___ Raw data ___

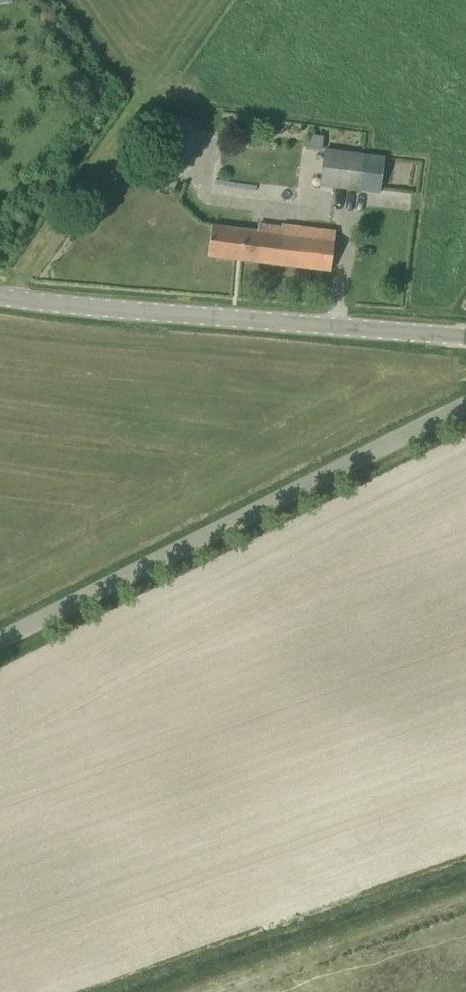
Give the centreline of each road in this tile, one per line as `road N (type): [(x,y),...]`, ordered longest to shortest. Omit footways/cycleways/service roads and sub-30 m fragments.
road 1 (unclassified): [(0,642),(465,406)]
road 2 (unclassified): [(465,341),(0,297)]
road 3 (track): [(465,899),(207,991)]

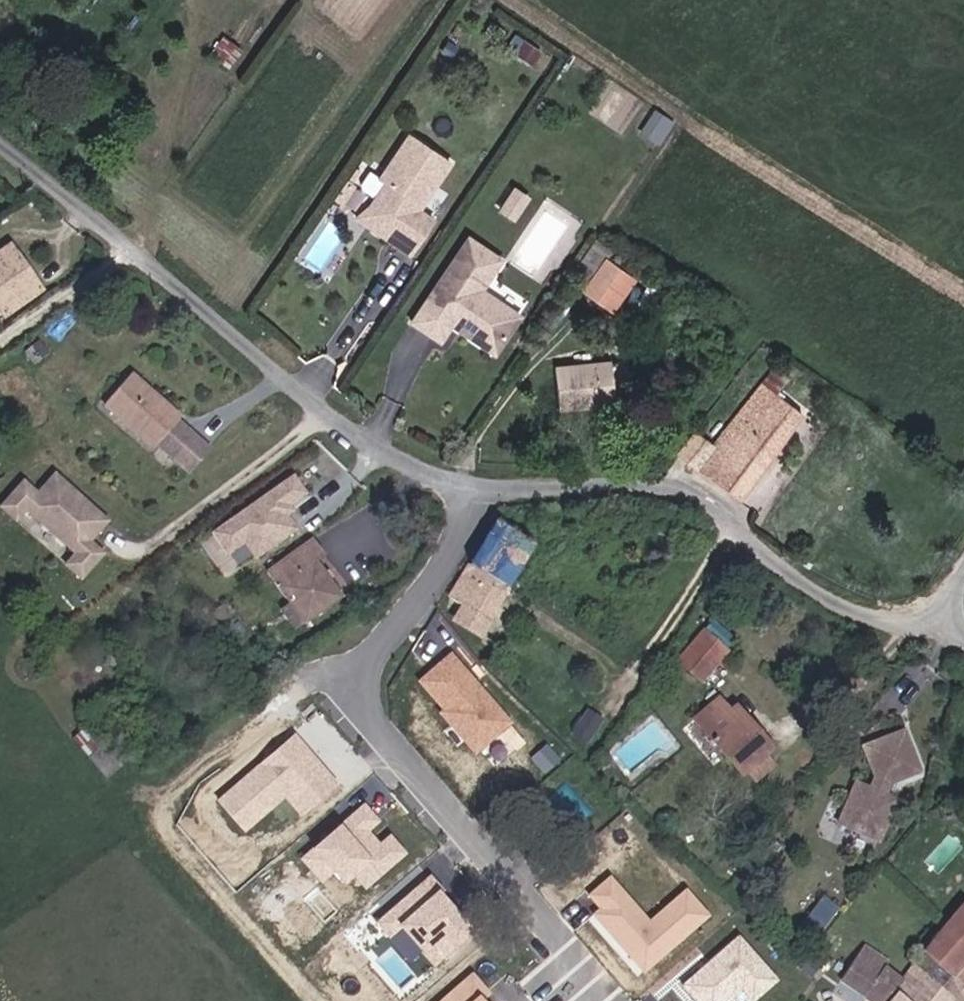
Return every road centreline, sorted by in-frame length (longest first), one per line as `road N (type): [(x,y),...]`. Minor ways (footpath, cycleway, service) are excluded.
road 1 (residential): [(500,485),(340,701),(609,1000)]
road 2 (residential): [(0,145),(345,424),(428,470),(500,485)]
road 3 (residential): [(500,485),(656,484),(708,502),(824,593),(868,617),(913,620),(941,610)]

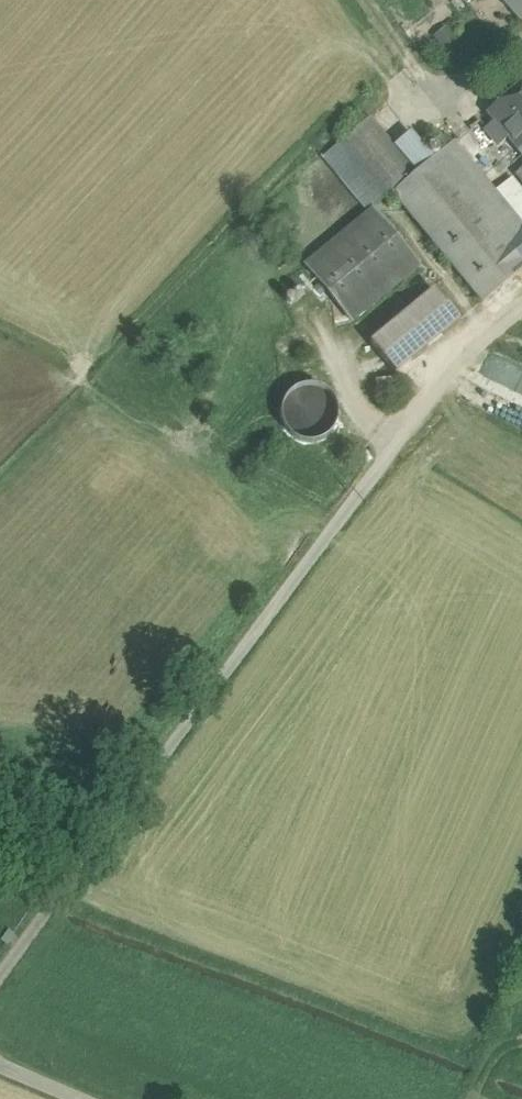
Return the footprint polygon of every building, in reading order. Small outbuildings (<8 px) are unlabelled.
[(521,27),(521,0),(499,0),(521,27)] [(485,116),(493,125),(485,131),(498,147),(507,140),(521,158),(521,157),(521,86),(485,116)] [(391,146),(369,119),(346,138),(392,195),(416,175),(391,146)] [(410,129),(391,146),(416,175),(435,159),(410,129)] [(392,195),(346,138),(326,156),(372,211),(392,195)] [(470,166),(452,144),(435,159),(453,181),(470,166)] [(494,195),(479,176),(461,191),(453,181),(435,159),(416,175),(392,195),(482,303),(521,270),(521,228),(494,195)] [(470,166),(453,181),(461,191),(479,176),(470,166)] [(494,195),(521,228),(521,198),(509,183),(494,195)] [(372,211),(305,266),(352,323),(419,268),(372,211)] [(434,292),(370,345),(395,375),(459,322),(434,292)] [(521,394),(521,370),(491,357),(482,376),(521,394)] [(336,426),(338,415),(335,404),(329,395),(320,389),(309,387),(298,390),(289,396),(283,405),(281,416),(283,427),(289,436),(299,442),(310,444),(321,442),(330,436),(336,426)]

___

→ What you have to do
Transcribe each line above exactly, pictures excluded.

→ Reply to the exercise
Give the centreline of each road in this tile, one per line as `road N (type): [(x,y),...]`, ordered longest to shortest. Omit footways/cycleways/service roads and sub-30 m fragments.
road 1 (unclassified): [(0,642),(465,406)]
road 2 (unclassified): [(465,341),(0,297)]
road 3 (track): [(465,899),(207,991)]

Return every road centreline, sorted by in-frame length (longest first), one per line as `road N (type): [(x,y),...]`. Minor ways (footpath, cycleway, service) are excluded.
road 1 (residential): [(500,485),(340,701),(609,1000)]
road 2 (residential): [(0,145),(345,424),(428,470),(500,485)]
road 3 (residential): [(500,485),(656,484),(708,502),(824,593),(868,617),(913,620),(941,610)]

Return the footprint polygon of every building, in reading order. Small outbuildings (<8 px) are unlabelled.
[(521,27),(521,0),(499,0),(521,27)] [(485,116),(493,125),(485,131),(498,147),(507,140),(521,158),(521,157),(521,86),(485,116)] [(391,146),(369,119),(346,138),(392,195),(416,175),(391,146)] [(410,129),(391,146),(416,175),(435,159),(410,129)] [(392,195),(346,138),(326,156),(372,211),(392,195)] [(470,166),(452,144),(435,159),(453,181),(470,166)] [(494,195),(479,176),(461,191),(453,181),(435,159),(416,175),(392,195),(482,303),(521,270),(521,228),(494,195)] [(470,166),(453,181),(461,191),(479,176),(470,166)] [(494,195),(521,228),(521,198),(509,183),(494,195)] [(372,211),(305,266),(352,323),(419,268),(372,211)] [(434,292),(370,345),(395,375),(459,322),(434,292)] [(521,394),(521,370),(491,357),(482,376),(521,394)] [(336,426),(338,415),(335,404),(329,395),(320,389),(309,387),(298,390),(289,396),(283,405),(281,416),(283,427),(289,436),(299,442),(310,444),(321,442),(330,436),(336,426)]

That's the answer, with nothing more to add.